++++ Record extracts

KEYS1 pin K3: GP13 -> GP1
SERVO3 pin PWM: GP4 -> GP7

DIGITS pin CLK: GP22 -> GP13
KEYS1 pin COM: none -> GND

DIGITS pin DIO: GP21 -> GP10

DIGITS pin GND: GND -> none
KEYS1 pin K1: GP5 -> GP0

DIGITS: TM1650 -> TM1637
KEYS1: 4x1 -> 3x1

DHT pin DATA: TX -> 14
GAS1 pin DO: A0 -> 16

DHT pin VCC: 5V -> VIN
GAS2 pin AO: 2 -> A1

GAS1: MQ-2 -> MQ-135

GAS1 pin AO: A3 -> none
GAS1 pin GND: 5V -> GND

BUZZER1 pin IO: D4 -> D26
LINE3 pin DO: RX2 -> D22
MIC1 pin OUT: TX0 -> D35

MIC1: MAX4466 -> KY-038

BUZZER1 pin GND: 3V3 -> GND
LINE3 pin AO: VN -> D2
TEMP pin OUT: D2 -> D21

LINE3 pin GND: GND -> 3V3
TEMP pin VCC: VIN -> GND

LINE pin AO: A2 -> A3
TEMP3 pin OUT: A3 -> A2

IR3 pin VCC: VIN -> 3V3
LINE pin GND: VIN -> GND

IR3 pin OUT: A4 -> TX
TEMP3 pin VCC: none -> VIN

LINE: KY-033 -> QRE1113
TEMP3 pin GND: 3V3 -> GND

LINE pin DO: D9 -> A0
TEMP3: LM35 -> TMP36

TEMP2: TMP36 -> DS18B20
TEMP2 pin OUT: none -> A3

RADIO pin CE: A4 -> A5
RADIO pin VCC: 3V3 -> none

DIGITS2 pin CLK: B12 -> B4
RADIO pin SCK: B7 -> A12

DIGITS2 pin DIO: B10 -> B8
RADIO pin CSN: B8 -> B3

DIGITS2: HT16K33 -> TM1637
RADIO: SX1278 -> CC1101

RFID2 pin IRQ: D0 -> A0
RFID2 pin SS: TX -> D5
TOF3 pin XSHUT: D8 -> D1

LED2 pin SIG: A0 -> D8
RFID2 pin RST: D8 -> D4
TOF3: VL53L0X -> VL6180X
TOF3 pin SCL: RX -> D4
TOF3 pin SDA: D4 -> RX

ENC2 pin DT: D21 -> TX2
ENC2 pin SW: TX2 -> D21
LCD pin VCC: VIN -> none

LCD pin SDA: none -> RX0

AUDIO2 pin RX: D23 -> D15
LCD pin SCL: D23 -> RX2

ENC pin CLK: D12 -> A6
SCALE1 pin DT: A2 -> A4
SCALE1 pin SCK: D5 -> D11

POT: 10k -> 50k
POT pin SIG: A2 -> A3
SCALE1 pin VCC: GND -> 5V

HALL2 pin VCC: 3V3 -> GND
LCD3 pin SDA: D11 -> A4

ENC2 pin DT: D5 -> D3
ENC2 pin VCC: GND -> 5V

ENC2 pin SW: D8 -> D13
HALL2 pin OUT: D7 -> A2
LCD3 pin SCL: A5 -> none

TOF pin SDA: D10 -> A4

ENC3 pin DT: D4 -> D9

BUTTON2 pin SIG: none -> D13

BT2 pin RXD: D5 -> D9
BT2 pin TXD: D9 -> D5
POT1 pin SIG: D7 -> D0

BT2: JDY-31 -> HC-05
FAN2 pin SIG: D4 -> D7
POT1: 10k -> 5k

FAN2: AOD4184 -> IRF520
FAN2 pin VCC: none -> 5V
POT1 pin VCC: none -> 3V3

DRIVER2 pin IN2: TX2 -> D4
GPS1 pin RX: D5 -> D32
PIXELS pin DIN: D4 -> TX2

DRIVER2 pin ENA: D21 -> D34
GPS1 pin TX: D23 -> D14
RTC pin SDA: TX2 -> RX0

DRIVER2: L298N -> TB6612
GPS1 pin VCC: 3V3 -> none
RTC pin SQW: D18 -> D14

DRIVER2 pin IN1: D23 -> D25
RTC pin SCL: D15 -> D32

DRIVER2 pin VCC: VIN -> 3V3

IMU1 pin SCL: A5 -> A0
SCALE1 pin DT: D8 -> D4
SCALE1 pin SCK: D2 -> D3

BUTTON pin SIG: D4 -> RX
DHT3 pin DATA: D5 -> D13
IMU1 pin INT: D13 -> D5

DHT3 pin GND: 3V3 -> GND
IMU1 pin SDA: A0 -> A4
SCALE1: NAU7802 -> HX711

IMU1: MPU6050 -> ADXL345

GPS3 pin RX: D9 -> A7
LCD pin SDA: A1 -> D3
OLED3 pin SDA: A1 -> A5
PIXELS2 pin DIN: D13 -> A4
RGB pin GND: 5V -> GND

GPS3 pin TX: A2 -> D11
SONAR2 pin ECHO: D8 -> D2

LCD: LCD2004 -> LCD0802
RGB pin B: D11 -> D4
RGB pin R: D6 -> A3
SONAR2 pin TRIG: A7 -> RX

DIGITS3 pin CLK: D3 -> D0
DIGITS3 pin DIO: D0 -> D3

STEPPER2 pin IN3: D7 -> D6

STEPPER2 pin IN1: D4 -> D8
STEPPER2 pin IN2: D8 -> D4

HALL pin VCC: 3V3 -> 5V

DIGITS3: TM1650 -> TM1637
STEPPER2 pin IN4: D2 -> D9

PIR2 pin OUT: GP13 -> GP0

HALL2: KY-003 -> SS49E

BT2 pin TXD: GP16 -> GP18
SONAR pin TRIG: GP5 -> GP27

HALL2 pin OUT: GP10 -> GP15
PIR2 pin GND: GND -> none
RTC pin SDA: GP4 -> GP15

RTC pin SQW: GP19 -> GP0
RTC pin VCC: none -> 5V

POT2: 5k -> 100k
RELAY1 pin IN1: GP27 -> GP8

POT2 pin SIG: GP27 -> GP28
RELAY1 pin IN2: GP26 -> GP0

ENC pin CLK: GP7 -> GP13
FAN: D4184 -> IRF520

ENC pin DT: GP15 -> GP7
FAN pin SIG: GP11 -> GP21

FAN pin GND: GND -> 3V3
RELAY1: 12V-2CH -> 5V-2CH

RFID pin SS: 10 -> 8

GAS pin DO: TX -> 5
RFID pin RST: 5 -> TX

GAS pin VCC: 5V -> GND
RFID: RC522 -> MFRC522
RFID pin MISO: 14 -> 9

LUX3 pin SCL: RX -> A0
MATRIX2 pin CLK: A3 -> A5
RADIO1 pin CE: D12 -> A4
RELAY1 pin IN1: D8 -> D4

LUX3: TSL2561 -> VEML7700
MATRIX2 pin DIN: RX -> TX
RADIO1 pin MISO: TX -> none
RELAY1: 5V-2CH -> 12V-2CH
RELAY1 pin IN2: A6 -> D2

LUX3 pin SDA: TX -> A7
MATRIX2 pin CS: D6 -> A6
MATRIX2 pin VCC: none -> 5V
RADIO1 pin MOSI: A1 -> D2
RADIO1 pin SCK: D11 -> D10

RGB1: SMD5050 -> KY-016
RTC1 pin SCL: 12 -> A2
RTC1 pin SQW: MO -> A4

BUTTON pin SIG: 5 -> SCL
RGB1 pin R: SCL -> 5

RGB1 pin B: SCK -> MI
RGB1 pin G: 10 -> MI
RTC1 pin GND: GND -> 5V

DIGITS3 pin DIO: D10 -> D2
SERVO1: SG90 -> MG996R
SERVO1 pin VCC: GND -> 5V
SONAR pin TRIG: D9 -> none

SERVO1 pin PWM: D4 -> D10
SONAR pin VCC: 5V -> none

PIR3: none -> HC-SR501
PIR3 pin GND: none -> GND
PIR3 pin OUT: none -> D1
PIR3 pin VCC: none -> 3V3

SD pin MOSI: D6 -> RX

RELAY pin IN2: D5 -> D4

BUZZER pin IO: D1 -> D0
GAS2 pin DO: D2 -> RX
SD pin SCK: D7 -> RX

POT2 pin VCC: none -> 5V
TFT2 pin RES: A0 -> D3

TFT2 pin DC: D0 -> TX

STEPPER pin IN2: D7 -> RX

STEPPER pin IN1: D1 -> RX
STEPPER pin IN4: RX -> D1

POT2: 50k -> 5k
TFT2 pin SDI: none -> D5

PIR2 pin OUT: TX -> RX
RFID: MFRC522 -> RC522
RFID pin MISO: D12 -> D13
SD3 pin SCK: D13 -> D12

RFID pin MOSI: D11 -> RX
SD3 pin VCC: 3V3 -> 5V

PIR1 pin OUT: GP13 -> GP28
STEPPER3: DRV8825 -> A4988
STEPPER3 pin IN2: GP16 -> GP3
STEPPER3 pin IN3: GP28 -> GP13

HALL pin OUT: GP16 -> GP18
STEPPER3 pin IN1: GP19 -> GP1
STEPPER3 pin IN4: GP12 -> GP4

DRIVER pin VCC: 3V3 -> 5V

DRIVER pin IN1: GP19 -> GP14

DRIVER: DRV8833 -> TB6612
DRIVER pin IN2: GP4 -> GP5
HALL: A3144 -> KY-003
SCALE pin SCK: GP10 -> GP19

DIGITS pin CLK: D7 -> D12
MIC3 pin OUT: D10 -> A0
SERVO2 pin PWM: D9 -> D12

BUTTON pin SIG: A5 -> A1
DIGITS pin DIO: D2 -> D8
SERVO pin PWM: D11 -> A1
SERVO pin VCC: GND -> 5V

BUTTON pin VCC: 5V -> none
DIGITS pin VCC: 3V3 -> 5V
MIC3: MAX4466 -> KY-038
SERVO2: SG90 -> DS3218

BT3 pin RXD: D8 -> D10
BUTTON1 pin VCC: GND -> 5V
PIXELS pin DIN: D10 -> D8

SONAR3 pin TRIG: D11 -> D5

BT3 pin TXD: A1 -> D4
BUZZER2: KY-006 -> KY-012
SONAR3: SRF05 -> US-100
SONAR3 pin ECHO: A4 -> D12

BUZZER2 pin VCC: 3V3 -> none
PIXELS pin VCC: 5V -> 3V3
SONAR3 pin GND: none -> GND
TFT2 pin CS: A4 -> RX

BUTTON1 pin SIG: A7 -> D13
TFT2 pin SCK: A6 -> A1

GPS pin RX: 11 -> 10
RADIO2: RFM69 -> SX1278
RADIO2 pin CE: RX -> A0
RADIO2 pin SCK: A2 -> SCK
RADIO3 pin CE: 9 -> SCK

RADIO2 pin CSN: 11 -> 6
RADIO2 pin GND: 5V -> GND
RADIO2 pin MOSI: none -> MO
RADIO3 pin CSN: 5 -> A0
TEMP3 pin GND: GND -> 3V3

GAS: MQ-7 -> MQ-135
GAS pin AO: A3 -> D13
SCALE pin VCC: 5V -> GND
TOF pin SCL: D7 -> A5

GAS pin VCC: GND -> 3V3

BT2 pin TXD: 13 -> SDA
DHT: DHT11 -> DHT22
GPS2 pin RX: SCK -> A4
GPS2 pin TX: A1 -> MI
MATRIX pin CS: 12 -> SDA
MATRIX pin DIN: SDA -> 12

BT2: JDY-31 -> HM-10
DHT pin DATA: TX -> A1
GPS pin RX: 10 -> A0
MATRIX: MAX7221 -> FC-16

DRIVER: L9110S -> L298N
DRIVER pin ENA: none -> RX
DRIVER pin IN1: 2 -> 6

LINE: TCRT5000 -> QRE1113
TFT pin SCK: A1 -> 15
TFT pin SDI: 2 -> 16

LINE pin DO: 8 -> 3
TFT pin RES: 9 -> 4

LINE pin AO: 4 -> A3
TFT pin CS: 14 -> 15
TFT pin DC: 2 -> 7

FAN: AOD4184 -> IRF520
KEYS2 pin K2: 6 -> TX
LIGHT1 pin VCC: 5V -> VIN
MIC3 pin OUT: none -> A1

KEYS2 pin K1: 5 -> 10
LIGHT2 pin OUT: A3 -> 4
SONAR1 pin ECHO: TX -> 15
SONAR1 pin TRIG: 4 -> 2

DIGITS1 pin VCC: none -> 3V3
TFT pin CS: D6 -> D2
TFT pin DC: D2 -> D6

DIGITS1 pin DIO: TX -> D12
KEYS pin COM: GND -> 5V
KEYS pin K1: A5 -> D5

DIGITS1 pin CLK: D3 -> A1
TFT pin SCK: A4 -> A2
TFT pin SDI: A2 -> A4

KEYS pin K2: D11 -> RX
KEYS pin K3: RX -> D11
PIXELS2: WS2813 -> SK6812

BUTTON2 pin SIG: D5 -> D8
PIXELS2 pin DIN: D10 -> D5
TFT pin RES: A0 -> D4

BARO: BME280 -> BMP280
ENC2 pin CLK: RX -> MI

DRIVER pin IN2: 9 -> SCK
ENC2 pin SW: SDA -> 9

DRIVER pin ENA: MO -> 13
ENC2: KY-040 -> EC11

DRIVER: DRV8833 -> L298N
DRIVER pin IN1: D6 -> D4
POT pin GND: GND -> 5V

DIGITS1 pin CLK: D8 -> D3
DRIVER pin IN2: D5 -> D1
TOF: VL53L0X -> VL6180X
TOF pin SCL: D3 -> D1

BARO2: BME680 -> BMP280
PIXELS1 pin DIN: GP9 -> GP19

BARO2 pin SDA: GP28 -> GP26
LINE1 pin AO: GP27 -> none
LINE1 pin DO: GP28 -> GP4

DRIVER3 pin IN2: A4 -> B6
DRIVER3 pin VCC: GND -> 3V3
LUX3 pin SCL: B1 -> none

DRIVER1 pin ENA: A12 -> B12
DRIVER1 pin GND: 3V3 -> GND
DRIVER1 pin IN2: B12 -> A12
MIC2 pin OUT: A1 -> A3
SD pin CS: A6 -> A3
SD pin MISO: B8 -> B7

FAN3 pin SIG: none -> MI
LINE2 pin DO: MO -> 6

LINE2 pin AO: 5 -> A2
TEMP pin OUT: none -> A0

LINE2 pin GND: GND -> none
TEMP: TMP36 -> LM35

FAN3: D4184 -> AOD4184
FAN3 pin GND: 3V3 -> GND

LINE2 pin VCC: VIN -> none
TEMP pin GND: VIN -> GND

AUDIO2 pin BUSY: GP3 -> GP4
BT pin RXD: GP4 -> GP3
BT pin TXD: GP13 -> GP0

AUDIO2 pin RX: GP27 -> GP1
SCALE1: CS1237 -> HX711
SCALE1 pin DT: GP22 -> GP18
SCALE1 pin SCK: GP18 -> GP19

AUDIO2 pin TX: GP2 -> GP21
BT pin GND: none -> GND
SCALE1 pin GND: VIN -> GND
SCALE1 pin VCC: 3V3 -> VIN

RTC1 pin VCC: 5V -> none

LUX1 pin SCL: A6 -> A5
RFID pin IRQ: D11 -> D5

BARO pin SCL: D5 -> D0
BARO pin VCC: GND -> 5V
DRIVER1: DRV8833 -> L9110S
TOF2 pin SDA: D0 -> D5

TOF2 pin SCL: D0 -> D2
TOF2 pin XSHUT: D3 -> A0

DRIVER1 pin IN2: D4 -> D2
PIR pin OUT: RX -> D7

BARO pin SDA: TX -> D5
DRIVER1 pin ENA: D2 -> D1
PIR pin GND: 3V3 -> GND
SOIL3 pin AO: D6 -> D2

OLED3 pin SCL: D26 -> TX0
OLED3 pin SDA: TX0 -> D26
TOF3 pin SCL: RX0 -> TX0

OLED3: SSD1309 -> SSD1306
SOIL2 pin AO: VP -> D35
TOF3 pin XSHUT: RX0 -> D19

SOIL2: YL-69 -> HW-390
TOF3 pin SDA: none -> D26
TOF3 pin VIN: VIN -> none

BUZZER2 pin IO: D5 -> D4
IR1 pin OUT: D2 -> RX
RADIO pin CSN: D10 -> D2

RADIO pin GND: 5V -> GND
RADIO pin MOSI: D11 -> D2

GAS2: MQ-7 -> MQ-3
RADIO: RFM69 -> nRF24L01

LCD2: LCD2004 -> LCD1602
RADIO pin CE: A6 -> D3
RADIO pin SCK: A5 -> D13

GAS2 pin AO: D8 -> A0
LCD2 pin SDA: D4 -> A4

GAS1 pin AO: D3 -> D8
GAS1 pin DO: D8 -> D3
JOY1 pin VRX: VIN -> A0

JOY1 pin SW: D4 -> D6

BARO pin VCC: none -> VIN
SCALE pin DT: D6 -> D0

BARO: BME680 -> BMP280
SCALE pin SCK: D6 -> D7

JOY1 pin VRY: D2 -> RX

++++++++

Could you retype exactly the lines from the first one of the records through the line containing "RADIO pin CSN: B8 -> B3", both included, and nothing more?

KEYS1 pin K3: GP13 -> GP1
SERVO3 pin PWM: GP4 -> GP7

DIGITS pin CLK: GP22 -> GP13
KEYS1 pin COM: none -> GND

DIGITS pin DIO: GP21 -> GP10

DIGITS pin GND: GND -> none
KEYS1 pin K1: GP5 -> GP0

DIGITS: TM1650 -> TM1637
KEYS1: 4x1 -> 3x1

DHT pin DATA: TX -> 14
GAS1 pin DO: A0 -> 16

DHT pin VCC: 5V -> VIN
GAS2 pin AO: 2 -> A1

GAS1: MQ-2 -> MQ-135

GAS1 pin AO: A3 -> none
GAS1 pin GND: 5V -> GND

BUZZER1 pin IO: D4 -> D26
LINE3 pin DO: RX2 -> D22
MIC1 pin OUT: TX0 -> D35

MIC1: MAX4466 -> KY-038

BUZZER1 pin GND: 3V3 -> GND
LINE3 pin AO: VN -> D2
TEMP pin OUT: D2 -> D21

LINE3 pin GND: GND -> 3V3
TEMP pin VCC: VIN -> GND

LINE pin AO: A2 -> A3
TEMP3 pin OUT: A3 -> A2

IR3 pin VCC: VIN -> 3V3
LINE pin GND: VIN -> GND

IR3 pin OUT: A4 -> TX
TEMP3 pin VCC: none -> VIN

LINE: KY-033 -> QRE1113
TEMP3 pin GND: 3V3 -> GND

LINE pin DO: D9 -> A0
TEMP3: LM35 -> TMP36

TEMP2: TMP36 -> DS18B20
TEMP2 pin OUT: none -> A3

RADIO pin CE: A4 -> A5
RADIO pin VCC: 3V3 -> none

DIGITS2 pin CLK: B12 -> B4
RADIO pin SCK: B7 -> A12

DIGITS2 pin DIO: B10 -> B8
RADIO pin CSN: B8 -> B3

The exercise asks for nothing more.